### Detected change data
>>>>
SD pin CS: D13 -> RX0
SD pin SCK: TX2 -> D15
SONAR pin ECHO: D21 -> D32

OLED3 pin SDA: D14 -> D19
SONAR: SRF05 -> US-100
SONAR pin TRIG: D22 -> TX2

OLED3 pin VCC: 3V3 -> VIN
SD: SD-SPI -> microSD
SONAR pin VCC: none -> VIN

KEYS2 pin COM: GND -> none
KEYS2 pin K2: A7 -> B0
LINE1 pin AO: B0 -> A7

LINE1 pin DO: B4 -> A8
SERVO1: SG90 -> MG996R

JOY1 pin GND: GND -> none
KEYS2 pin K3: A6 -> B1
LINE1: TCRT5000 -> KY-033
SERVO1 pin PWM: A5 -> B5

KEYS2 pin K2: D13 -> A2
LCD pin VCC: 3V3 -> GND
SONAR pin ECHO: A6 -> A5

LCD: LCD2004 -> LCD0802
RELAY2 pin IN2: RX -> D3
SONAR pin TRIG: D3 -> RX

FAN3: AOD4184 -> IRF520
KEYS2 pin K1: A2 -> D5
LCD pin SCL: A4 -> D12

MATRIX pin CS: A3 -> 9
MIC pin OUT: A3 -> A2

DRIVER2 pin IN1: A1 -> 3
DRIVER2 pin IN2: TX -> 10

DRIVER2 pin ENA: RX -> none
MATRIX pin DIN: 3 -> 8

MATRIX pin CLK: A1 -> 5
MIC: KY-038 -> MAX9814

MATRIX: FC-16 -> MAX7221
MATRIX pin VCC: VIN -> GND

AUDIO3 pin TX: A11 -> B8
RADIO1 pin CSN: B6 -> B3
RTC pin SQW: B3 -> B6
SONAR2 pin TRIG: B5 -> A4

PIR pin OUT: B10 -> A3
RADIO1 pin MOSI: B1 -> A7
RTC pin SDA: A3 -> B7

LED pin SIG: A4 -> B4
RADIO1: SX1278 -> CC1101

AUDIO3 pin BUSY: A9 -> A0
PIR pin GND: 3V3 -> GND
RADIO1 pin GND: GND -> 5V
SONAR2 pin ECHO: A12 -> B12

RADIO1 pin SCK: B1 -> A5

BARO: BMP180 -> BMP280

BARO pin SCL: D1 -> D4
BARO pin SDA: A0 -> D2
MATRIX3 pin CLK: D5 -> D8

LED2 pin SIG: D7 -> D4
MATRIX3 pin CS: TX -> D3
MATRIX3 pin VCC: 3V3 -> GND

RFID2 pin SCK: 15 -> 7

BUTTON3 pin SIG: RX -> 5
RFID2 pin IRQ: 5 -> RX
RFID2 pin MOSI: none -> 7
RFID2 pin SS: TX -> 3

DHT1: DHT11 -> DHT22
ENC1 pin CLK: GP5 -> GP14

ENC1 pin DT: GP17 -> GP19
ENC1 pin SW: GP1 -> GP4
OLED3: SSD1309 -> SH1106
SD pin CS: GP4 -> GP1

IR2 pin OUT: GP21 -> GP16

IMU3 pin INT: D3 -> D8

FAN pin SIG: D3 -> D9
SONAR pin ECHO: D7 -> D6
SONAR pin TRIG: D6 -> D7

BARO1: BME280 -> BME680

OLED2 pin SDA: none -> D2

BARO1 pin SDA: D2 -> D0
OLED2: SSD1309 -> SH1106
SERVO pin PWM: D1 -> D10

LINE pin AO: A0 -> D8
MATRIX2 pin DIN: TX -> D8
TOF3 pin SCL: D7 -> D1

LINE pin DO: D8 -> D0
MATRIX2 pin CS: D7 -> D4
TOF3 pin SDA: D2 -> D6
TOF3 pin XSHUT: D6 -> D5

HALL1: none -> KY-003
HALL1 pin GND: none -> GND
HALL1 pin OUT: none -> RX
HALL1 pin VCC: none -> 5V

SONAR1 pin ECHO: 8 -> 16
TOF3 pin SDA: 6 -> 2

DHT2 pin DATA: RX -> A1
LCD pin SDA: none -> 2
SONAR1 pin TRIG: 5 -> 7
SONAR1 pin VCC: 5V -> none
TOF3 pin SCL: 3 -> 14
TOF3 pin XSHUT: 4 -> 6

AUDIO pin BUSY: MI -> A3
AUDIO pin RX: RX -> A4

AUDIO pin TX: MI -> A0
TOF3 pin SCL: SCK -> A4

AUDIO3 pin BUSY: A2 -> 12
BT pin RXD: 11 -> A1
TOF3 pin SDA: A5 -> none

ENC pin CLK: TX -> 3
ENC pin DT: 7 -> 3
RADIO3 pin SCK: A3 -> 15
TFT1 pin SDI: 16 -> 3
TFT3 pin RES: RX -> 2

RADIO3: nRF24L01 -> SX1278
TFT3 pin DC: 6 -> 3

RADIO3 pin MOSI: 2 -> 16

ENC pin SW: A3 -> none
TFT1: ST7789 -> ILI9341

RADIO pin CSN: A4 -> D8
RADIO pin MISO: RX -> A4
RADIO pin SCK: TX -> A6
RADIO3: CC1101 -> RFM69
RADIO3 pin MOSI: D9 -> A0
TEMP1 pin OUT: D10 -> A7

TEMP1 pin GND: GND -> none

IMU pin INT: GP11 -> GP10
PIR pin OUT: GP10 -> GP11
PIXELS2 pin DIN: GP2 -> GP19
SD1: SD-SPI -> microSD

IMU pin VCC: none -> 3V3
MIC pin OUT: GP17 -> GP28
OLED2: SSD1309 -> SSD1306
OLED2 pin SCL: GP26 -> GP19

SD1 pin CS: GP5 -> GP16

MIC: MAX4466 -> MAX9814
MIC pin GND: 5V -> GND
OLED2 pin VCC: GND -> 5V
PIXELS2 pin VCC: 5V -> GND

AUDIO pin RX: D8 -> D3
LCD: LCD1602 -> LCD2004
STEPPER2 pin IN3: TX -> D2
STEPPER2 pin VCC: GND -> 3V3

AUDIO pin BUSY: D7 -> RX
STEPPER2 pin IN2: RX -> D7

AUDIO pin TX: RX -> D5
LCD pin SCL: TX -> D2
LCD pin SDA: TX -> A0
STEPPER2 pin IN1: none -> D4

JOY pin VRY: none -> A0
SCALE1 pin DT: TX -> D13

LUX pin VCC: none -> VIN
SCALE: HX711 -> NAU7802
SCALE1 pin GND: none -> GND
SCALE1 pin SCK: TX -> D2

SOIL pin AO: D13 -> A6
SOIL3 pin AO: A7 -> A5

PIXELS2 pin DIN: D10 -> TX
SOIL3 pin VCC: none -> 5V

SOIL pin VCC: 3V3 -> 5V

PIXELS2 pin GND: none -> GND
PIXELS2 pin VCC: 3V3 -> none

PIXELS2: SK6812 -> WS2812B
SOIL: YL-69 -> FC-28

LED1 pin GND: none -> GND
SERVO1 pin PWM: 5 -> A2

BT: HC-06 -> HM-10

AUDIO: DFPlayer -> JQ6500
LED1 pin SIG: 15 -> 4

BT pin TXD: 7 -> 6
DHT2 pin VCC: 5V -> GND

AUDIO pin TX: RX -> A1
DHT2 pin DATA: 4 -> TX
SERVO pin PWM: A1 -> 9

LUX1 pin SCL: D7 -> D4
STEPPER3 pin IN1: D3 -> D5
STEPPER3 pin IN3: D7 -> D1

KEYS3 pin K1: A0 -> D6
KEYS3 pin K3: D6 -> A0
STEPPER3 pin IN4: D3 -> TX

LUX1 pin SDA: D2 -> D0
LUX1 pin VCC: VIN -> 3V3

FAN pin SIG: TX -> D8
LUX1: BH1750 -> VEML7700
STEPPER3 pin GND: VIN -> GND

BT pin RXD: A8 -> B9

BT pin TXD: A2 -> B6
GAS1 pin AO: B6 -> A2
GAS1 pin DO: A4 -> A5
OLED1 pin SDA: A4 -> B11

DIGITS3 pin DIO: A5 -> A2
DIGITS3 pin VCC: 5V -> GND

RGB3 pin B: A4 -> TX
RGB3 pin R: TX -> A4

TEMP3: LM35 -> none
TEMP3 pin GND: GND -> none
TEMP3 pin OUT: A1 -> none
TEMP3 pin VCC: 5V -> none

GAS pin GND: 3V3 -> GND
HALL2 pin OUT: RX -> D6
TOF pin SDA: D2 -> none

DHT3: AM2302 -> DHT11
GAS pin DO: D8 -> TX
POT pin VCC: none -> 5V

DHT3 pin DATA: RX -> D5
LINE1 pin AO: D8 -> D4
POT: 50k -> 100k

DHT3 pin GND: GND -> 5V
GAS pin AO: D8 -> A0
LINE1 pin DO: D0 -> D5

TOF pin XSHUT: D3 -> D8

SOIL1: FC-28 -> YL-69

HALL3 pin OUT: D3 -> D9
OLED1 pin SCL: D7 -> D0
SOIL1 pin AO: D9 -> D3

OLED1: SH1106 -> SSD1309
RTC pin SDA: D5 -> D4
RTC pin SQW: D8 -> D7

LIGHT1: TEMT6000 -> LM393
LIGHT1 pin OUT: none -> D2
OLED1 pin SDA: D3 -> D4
<<<<
Across the data above, how many lines contain "XSHUT"? Reply with a bare number.

3